**WORK INSTRUCTION**. The expected result is the full listing, retyped exactly, without a single picture.

**GIVEN ENTRIES**.
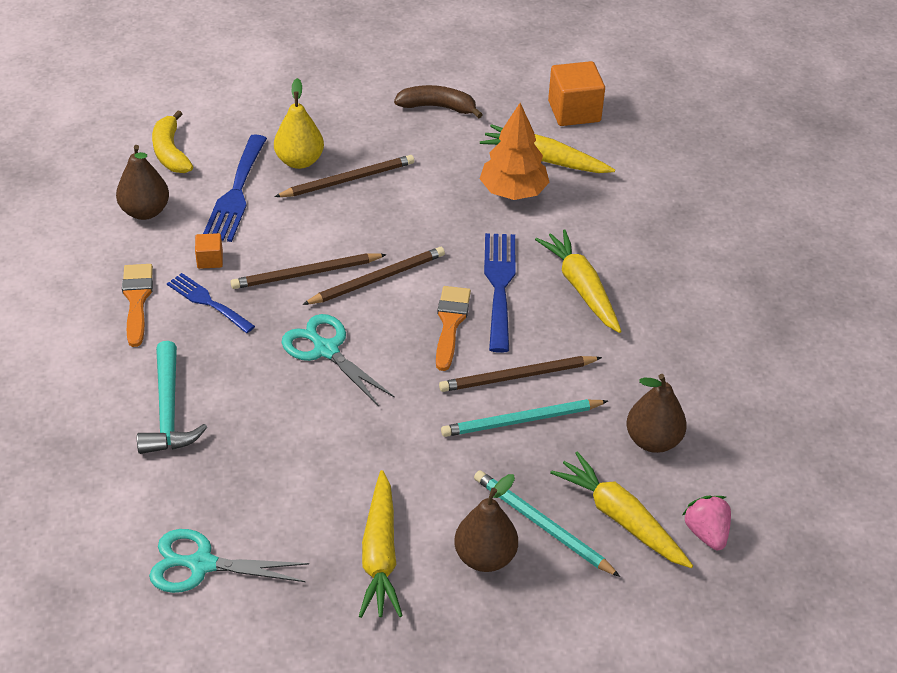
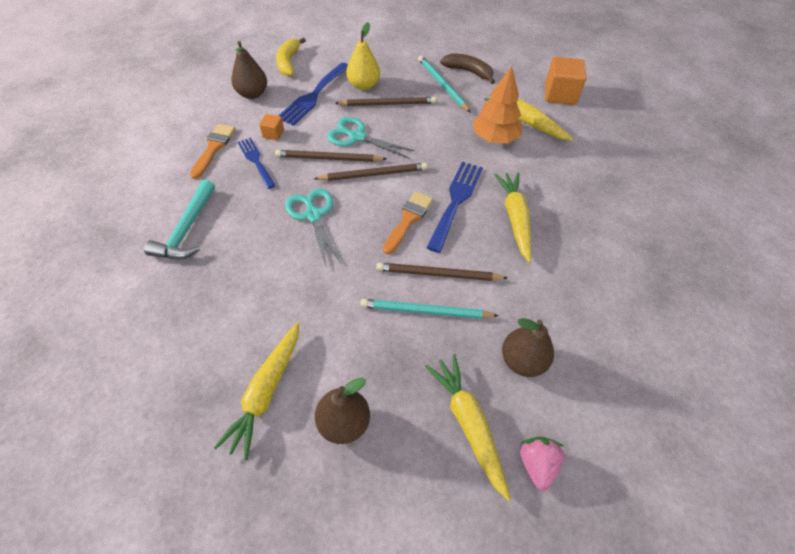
camera: 20 degrees right, 10 degrees up
(202, 564) = (138, 355): turquoise scissors -> turquoise scissors (357, 137)
(542, 525) = (402, 408): turquoise pencil -> turquoise pencil (442, 85)

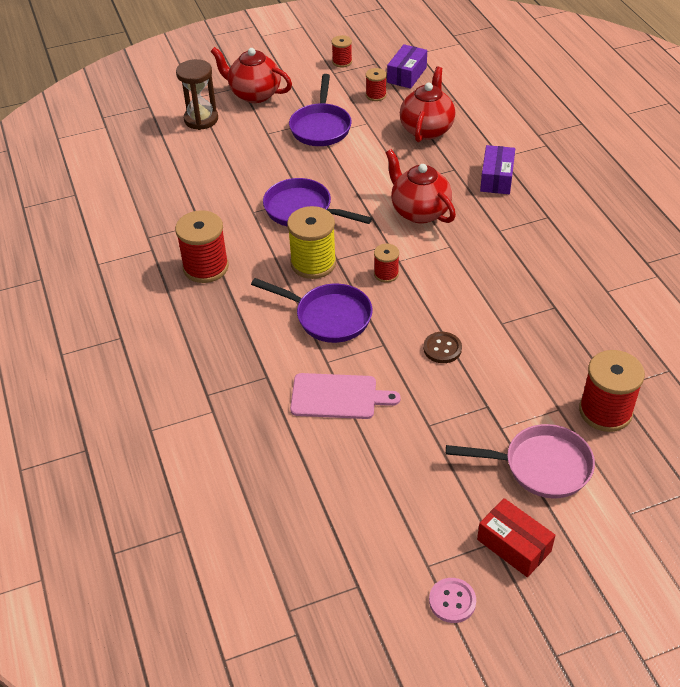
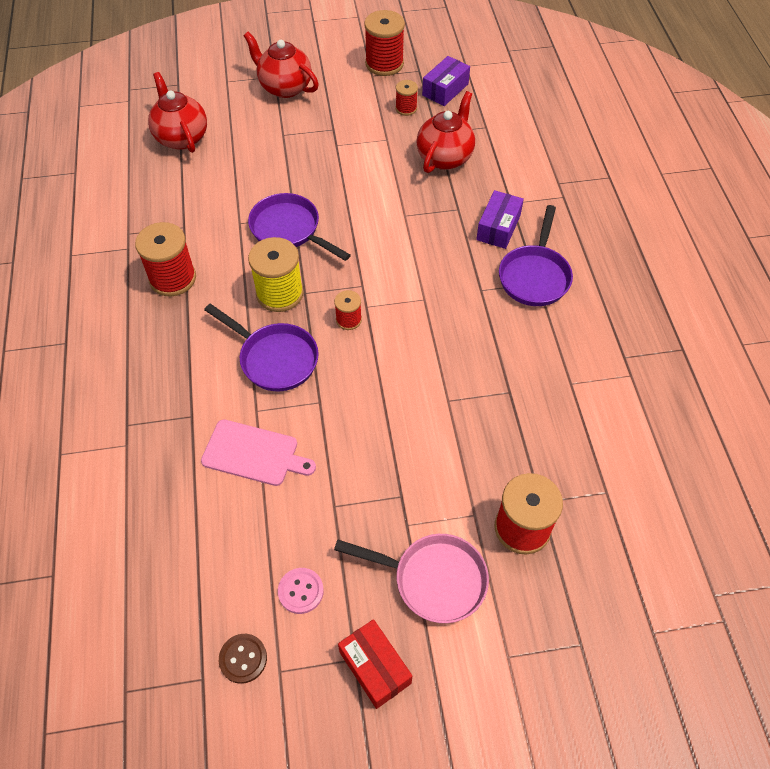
camera: 10 degrees right, 10 degrees up
(201, 119) = (223, 108): brown hourglass -> none
(321, 127) = (338, 136): purple pan -> purple pan (535, 276)
(342, 62) = (384, 64): red spool -> red spool, size x1.86
(419, 211) = (406, 252): red teapot -> red teapot (181, 137)
(442, 348) = (377, 418): brown button -> brown button (243, 659)
(452, 601) = (291, 719): pink button -> pink button (301, 591)

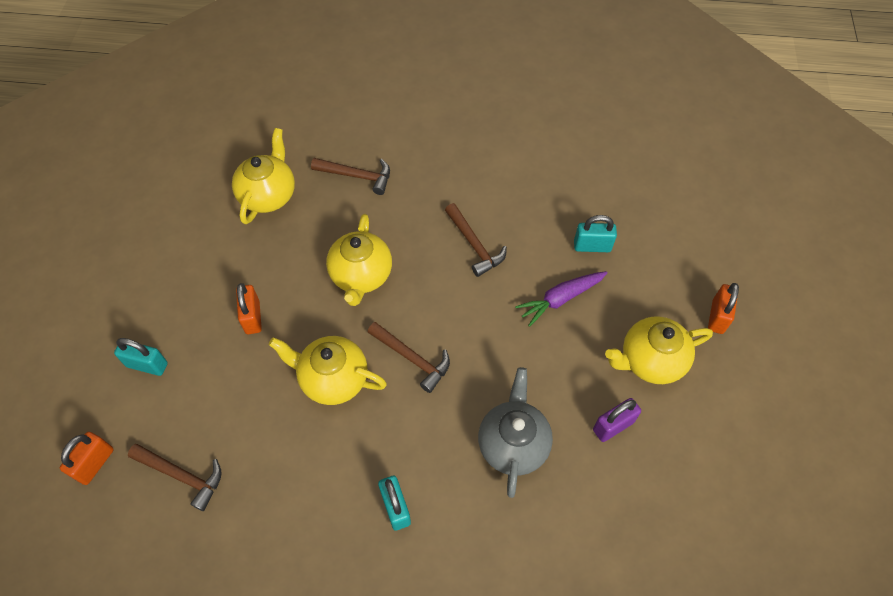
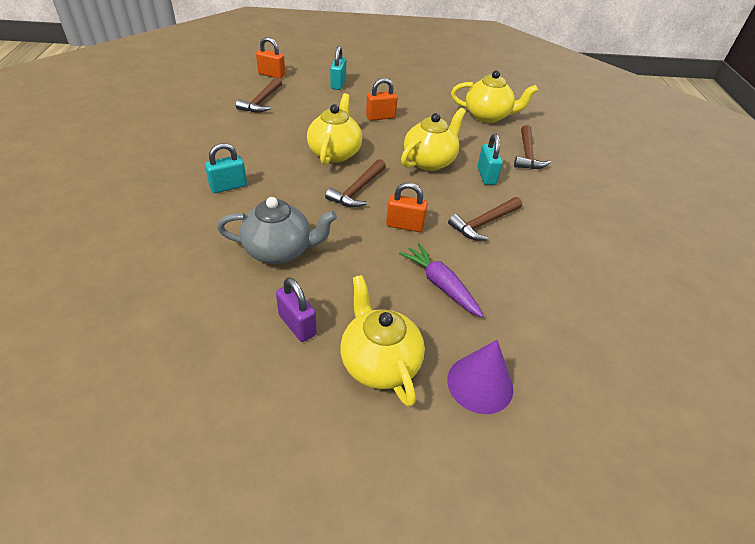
camera: 80 degrees right, 15 degrees down
(361, 276) = (429, 161): yellow teapot -> yellow teapot turned 135 degrees clockwise
(592, 246) = (517, 312): turquoise padlock -> turquoise padlock (486, 176)
(665, 290) = (480, 383): none -> purple cone
(717, 317) = (456, 443): orange padlock -> orange padlock (405, 225)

**OUTPUT FOR THIS EXERCISE**.
camera: 20 degrees right, 10 degrees up
(202, 564) = (138, 355): turquoise scissors -> turquoise scissors (357, 137)
(542, 525) = (402, 408): turquoise pencil -> turquoise pencil (442, 85)

camera: 10 degrees right, 10 degrees up
(201, 119) = (223, 108): brown hourglass -> none
(321, 127) = (338, 136): purple pan -> purple pan (535, 276)
(342, 62) = (384, 64): red spool -> red spool, size x1.86
(419, 211) = (406, 252): red teapot -> red teapot (181, 137)
(442, 348) = (377, 418): brown button -> brown button (243, 659)
(452, 601) = (291, 719): pink button -> pink button (301, 591)

camera: 80 degrees right, 15 degrees down
(361, 276) = (429, 161): yellow teapot -> yellow teapot turned 135 degrees clockwise
(592, 246) = (517, 312): turquoise padlock -> turquoise padlock (486, 176)
(665, 290) = (480, 383): none -> purple cone
(717, 317) = (456, 443): orange padlock -> orange padlock (405, 225)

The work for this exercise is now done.